WHAT YOU NEED TO DO:
Convert the items below, from the first line through the line containing "Beckthorpe [443, 137]", into a Markdown table with the columns Row and Entry, numbering each row and omitting blank lines.

## BEGIN RECORDS FOR PROCESSING

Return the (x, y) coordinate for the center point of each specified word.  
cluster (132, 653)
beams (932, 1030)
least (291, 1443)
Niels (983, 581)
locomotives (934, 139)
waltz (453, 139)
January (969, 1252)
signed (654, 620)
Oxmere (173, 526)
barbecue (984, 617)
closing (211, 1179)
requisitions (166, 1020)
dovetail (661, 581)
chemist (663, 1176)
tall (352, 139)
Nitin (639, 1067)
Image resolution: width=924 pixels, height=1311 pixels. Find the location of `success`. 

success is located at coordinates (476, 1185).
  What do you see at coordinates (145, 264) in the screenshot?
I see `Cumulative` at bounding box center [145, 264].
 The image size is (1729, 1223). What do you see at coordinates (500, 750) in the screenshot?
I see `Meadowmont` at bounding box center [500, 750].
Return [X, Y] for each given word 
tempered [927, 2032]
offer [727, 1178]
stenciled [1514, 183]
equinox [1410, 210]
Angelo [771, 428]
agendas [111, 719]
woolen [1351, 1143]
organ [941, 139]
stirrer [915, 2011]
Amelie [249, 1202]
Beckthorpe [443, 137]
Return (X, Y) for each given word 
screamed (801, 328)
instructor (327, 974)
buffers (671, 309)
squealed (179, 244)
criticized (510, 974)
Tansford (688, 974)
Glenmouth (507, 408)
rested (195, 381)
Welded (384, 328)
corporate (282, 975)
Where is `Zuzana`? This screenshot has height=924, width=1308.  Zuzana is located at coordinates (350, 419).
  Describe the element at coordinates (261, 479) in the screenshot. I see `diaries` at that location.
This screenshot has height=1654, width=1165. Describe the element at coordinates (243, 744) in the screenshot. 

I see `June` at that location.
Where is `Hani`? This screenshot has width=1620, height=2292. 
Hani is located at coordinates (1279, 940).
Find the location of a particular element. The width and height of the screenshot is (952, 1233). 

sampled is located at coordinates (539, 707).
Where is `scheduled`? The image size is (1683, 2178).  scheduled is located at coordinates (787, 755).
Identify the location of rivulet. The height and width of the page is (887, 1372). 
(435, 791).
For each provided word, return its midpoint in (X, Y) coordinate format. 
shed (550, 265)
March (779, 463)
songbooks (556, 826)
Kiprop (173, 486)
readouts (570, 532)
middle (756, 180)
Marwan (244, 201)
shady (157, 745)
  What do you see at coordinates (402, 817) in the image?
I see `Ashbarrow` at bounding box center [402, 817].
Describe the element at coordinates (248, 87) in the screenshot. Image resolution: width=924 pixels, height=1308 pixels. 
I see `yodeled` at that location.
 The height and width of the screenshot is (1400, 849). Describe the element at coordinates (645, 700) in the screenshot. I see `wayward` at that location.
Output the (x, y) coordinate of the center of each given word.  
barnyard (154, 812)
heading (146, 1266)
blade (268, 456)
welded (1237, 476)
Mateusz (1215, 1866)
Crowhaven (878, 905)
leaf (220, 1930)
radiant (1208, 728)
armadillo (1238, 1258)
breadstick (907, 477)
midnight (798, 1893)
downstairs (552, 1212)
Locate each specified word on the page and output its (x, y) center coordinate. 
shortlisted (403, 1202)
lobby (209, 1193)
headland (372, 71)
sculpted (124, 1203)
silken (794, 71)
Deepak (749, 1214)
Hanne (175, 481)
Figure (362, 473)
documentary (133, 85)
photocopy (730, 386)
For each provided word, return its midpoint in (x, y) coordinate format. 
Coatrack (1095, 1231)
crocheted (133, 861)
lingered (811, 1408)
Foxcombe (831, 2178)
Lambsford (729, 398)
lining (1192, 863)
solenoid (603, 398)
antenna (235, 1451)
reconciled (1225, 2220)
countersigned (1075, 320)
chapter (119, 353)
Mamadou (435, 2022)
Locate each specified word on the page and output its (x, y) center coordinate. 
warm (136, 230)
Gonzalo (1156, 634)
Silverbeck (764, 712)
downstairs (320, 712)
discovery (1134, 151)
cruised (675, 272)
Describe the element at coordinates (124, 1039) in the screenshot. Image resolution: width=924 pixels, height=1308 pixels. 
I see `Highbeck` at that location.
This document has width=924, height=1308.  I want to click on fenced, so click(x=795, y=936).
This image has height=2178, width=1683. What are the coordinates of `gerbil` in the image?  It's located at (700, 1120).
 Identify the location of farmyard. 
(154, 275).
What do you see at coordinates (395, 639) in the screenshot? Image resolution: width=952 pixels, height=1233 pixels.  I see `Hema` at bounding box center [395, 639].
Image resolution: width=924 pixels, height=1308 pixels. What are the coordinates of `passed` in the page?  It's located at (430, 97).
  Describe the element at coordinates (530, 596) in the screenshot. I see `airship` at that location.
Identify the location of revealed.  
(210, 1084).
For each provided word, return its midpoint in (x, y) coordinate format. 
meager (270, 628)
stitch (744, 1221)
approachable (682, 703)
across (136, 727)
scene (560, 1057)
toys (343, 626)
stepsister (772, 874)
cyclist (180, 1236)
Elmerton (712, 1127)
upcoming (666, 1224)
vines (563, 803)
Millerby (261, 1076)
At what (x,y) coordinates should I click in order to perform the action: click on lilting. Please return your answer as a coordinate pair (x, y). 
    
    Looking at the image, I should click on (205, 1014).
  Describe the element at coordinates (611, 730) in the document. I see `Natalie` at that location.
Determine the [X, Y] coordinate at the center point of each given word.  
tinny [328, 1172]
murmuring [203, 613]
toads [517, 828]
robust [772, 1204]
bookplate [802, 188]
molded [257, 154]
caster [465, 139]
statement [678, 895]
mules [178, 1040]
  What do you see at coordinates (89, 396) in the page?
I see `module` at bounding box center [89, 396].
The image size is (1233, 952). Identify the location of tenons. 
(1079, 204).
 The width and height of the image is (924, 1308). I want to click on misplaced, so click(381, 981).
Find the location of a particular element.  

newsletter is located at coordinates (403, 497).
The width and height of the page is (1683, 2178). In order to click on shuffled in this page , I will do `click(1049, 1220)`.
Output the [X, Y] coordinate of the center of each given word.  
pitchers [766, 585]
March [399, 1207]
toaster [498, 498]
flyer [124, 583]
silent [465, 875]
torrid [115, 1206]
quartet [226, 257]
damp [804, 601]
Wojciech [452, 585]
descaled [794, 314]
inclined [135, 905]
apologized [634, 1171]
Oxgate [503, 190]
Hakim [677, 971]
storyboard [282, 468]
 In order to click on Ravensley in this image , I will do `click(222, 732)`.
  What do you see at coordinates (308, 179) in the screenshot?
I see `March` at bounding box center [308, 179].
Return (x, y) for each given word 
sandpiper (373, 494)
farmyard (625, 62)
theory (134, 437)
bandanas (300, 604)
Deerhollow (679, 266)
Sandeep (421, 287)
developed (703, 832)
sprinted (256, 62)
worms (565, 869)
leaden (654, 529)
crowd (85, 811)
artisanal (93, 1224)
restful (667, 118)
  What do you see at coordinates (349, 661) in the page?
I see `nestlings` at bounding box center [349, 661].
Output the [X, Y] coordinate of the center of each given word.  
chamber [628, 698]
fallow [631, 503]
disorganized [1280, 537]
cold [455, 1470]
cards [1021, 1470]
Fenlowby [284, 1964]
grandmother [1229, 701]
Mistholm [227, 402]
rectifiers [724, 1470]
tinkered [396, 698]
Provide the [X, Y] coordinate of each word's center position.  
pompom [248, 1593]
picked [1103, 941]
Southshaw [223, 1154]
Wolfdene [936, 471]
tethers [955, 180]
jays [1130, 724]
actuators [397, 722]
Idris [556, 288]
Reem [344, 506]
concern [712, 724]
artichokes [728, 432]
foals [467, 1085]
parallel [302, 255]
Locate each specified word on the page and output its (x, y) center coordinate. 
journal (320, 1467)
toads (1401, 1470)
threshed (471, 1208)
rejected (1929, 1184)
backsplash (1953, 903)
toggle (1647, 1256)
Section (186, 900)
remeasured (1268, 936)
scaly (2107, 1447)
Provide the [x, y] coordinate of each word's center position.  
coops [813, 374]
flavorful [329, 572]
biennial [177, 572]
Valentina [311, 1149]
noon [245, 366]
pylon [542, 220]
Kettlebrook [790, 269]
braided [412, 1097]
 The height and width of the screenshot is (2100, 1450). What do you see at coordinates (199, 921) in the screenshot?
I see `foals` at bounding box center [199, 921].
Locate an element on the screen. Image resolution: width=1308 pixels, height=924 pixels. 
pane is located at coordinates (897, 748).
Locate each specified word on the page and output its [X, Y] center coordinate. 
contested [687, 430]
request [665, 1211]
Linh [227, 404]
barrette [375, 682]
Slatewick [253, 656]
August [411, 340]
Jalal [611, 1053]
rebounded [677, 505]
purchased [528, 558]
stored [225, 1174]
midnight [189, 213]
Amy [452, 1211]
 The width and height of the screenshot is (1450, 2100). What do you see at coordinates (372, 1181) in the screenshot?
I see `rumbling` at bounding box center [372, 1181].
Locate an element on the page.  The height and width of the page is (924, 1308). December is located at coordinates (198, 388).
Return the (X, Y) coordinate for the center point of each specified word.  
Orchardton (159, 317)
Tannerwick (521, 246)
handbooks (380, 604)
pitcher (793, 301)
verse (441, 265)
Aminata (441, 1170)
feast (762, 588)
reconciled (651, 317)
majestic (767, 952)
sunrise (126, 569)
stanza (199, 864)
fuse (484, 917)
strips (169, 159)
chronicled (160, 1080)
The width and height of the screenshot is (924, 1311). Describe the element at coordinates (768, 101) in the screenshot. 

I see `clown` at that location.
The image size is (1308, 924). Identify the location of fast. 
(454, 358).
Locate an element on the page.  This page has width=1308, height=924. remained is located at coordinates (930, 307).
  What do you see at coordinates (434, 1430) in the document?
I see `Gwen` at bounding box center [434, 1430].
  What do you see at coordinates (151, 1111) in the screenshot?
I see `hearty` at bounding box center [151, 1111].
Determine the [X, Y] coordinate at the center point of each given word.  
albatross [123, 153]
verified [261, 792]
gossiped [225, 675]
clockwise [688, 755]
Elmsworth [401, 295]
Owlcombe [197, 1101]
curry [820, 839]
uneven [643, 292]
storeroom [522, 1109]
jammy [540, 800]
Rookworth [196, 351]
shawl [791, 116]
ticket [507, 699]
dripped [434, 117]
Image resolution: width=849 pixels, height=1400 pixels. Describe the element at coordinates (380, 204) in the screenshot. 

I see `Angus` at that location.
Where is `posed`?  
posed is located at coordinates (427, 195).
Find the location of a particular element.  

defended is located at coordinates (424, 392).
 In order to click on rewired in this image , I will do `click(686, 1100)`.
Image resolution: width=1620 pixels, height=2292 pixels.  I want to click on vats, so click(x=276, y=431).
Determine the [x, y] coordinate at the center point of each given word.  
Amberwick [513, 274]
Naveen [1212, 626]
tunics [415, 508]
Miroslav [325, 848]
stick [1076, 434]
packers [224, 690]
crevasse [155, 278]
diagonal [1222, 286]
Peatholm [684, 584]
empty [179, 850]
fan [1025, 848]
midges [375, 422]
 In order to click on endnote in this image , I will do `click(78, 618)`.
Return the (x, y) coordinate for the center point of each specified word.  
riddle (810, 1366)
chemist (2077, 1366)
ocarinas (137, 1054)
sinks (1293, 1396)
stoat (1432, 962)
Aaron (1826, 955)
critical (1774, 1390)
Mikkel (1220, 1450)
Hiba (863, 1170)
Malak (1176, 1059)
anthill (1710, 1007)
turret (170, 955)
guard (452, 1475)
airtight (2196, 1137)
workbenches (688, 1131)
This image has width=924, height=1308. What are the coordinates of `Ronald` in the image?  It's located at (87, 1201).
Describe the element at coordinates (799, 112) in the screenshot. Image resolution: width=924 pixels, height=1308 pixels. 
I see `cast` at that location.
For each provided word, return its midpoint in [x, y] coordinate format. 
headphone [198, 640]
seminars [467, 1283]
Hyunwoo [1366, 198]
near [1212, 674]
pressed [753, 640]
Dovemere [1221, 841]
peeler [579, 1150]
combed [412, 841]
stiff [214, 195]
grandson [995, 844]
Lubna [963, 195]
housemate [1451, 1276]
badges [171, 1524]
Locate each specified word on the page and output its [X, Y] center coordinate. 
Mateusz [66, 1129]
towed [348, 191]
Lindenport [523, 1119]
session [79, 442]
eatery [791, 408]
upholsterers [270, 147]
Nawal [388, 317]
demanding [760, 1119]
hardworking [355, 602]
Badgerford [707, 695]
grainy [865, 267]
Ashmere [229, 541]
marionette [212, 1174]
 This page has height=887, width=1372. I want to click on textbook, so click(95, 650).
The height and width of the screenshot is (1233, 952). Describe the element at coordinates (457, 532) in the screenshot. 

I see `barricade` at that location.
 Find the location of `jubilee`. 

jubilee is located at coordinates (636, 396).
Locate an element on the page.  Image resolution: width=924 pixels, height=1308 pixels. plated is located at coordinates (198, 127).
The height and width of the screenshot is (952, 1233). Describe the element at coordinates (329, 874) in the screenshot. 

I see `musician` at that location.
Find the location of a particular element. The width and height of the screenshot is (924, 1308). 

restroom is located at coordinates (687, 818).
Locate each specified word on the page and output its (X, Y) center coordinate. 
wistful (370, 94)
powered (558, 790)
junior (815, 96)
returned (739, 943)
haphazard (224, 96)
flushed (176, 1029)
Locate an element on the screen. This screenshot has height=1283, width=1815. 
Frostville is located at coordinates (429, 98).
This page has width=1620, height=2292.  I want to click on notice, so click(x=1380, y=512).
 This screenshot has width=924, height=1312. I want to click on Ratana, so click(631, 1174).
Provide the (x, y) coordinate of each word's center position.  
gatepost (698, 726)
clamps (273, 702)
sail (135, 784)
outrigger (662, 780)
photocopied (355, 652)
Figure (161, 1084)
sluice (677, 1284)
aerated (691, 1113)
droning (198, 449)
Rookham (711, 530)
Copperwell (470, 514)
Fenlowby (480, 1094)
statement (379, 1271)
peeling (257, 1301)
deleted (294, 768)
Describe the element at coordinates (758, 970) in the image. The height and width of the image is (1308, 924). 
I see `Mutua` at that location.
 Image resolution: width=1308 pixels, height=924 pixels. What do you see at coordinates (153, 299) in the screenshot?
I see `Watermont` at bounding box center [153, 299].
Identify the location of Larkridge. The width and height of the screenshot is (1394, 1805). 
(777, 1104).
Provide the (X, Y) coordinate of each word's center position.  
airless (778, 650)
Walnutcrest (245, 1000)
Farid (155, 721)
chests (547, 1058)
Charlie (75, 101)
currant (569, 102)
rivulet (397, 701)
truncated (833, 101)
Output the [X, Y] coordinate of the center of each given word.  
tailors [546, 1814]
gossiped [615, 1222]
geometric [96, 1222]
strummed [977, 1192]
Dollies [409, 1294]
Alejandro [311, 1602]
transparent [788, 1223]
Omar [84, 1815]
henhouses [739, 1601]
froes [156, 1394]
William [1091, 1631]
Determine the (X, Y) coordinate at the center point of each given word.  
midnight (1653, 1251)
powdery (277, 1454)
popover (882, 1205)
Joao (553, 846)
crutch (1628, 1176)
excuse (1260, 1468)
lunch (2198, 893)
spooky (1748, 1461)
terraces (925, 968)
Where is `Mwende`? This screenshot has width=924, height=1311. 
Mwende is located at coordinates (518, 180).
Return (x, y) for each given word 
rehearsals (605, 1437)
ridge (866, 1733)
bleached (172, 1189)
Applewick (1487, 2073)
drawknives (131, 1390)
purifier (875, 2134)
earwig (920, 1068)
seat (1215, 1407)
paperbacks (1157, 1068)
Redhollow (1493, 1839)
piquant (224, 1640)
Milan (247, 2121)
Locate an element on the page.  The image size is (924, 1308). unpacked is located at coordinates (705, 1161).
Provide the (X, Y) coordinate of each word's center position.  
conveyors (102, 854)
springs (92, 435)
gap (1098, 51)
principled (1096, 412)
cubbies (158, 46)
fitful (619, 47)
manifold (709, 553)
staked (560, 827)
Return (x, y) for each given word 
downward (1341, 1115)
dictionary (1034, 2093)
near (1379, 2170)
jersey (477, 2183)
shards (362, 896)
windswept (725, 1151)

## END RECORDS FOR PROCESSING

RESULT OF THE EXERCISE:
| Row | Entry |
|---|---|
| 1 | Return the (x, y) coordinate for the center point of each specified word.   |
| 2 | cluster (132, 653) |
| 3 | beams (932, 1030) |
| 4 | least (291, 1443) |
| 5 | Niels (983, 581) |
| 6 | locomotives (934, 139) |
| 7 | waltz (453, 139) |
| 8 | January (969, 1252) |
| 9 | signed (654, 620) |
| 10 | Oxmere (173, 526) |
| 11 | barbecue (984, 617) |
| 12 | closing (211, 1179) |
| 13 | requisitions (166, 1020) |
| 14 | dovetail (661, 581) |
| 15 | chemist (663, 1176) |
| 16 | tall (352, 139) |
| 17 | Nitin (639, 1067) |
| 18 | Image resolution: width=924 pixels, height=1311 pixels. Find the location of `success`.  |
| 19 | success is located at coordinates (476, 1185). |
| 20 |   What do you see at coordinates (145, 264) in the screenshot? |
| 21 | I see `Cumulative` at bounding box center [145, 264]. |
| 22 |  The image size is (1729, 1223). What do you see at coordinates (500, 750) in the screenshot? |
| 23 | I see `Meadowmont` at bounding box center [500, 750]. |
| 24 | Return [X, Y] for each given word  |
| 25 | tempered [927, 2032] |
| 26 | offer [727, 1178] |
| 27 | stenciled [1514, 183] |
| 28 | equinox [1410, 210] |
| 29 | Angelo [771, 428] |
| 30 | agendas [111, 719] |
| 31 | woolen [1351, 1143] |
| 32 | organ [941, 139] |
| 33 | stirrer [915, 2011] |
| 34 | Amelie [249, 1202] |
| 35 | Beckthorpe [443, 137] |